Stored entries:
== == ==

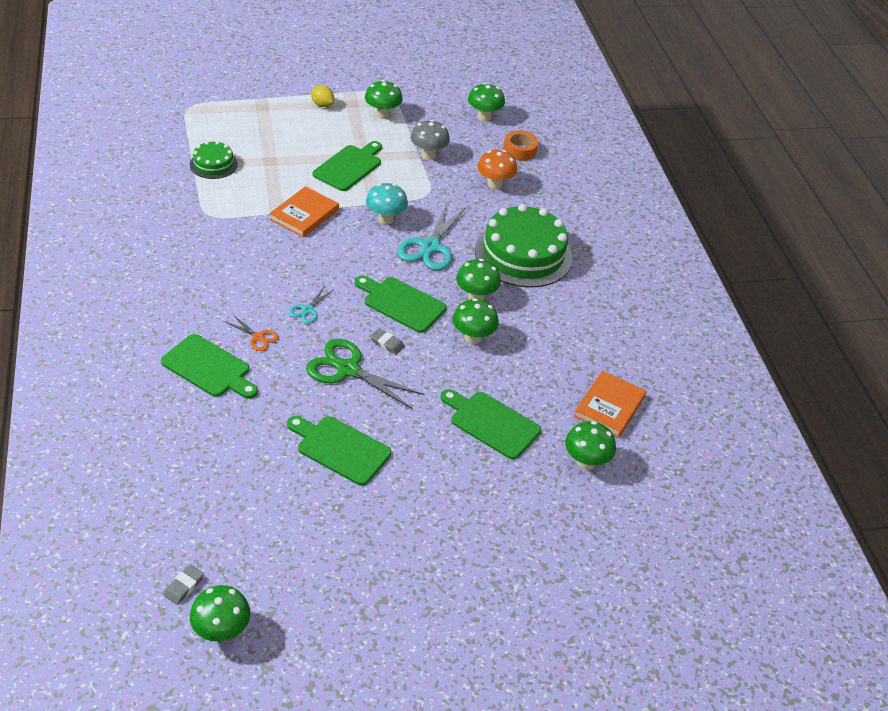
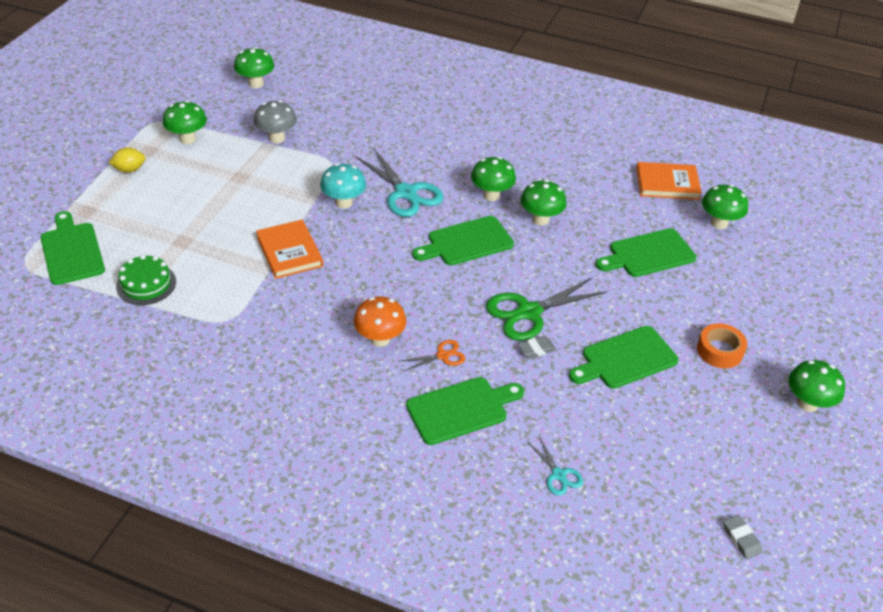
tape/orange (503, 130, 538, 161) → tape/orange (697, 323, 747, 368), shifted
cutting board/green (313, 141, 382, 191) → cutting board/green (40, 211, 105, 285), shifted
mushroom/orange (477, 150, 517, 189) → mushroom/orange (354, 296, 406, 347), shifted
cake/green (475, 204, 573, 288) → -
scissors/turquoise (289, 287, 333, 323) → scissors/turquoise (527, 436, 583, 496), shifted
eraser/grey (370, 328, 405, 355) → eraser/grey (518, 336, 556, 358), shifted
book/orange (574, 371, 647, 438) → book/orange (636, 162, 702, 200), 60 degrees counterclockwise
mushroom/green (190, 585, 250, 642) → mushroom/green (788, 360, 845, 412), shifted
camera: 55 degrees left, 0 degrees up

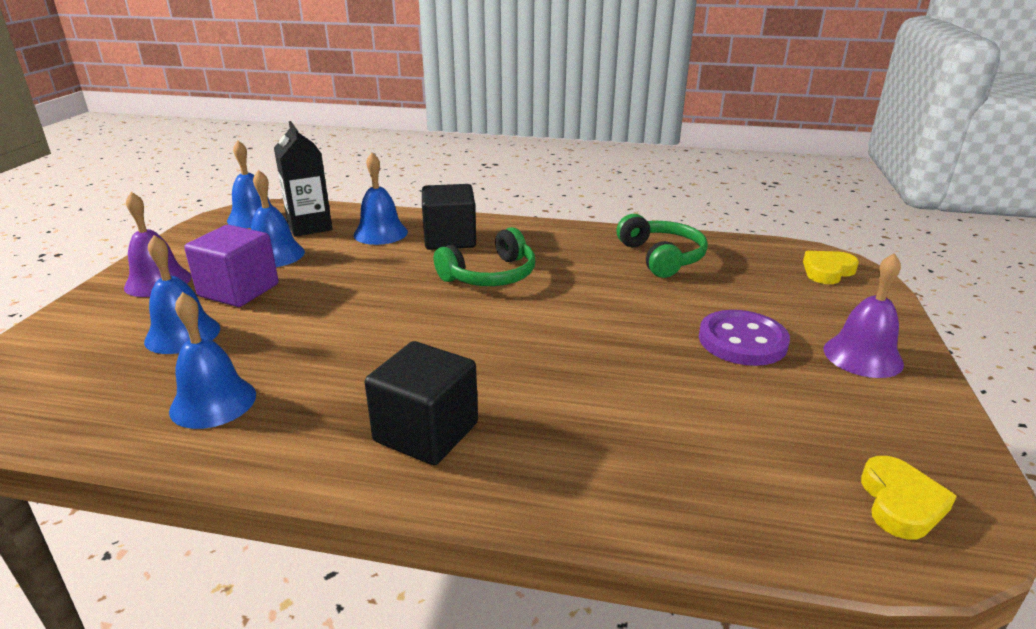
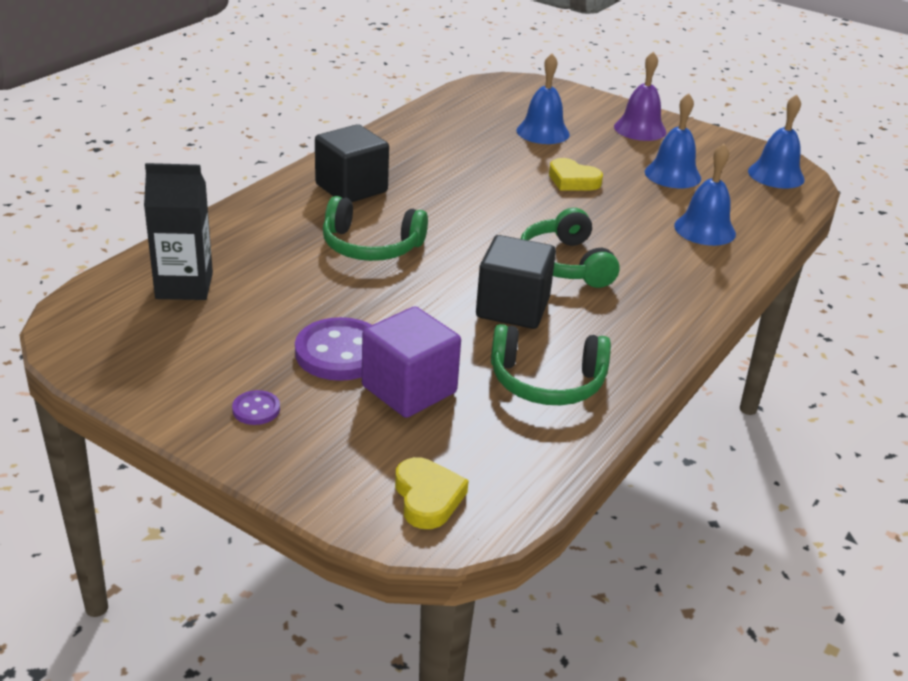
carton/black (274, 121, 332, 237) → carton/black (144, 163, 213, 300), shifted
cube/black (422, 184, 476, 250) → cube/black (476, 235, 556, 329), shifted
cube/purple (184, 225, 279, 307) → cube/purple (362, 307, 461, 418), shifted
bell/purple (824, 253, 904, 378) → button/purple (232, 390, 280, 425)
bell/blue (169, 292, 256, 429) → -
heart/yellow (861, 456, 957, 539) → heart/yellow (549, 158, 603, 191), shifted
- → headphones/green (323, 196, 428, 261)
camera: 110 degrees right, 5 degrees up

== == ==

Activity
Your answer must consist solely of the lines from the one containing "eraser/grey (370, 328, 405, 355)" through the last line of the records above, copied exactly, with every picture left out.

Expected answer
eraser/grey (370, 328, 405, 355) → eraser/grey (518, 336, 556, 358), shifted
book/orange (574, 371, 647, 438) → book/orange (636, 162, 702, 200), 60 degrees counterclockwise
mushroom/green (190, 585, 250, 642) → mushroom/green (788, 360, 845, 412), shifted
camera: 55 degrees left, 0 degrees up

carton/black (274, 121, 332, 237) → carton/black (144, 163, 213, 300), shifted
cube/black (422, 184, 476, 250) → cube/black (476, 235, 556, 329), shifted
cube/purple (184, 225, 279, 307) → cube/purple (362, 307, 461, 418), shifted
bell/purple (824, 253, 904, 378) → button/purple (232, 390, 280, 425)
bell/blue (169, 292, 256, 429) → -
heart/yellow (861, 456, 957, 539) → heart/yellow (549, 158, 603, 191), shifted
- → headphones/green (323, 196, 428, 261)
camera: 110 degrees right, 5 degrees up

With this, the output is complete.